### Your goal
Nothing but the records, copied exactly and stripped of pictures, should be in the answer.
· · · · · · ·
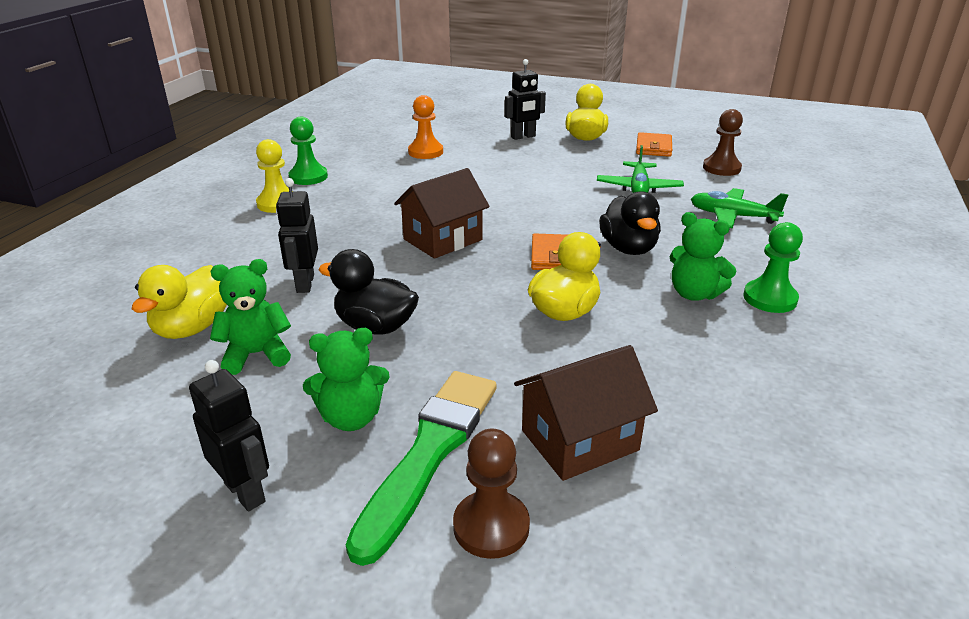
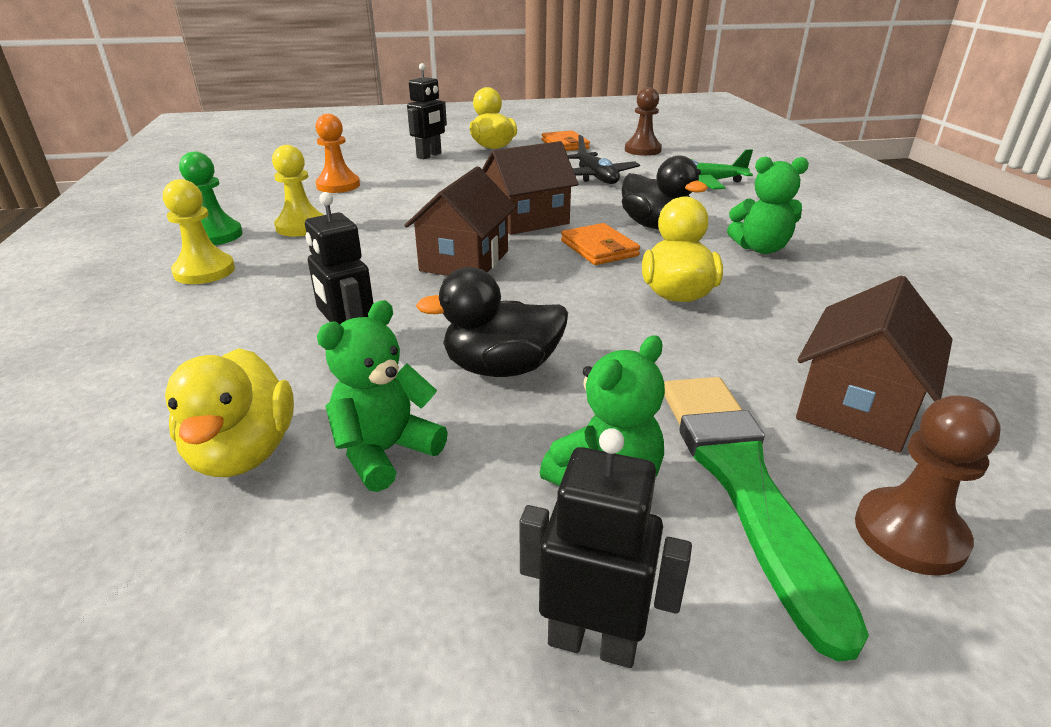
camera: 30 degrees left, 0 degrees up
green plane [597,145,684,193] -> black plane [567,135,640,184]
green pawn [743,222,803,313] -> none
none -> yellow pawn [272,145,324,237]
none -> brown house [482,141,578,235]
· · · · · · ·
### Result of this exercise
camera: 30 degrees left, 0 degrees up
green plane [597,145,684,193] -> black plane [567,135,640,184]
green pawn [743,222,803,313] -> none
none -> yellow pawn [272,145,324,237]
none -> brown house [482,141,578,235]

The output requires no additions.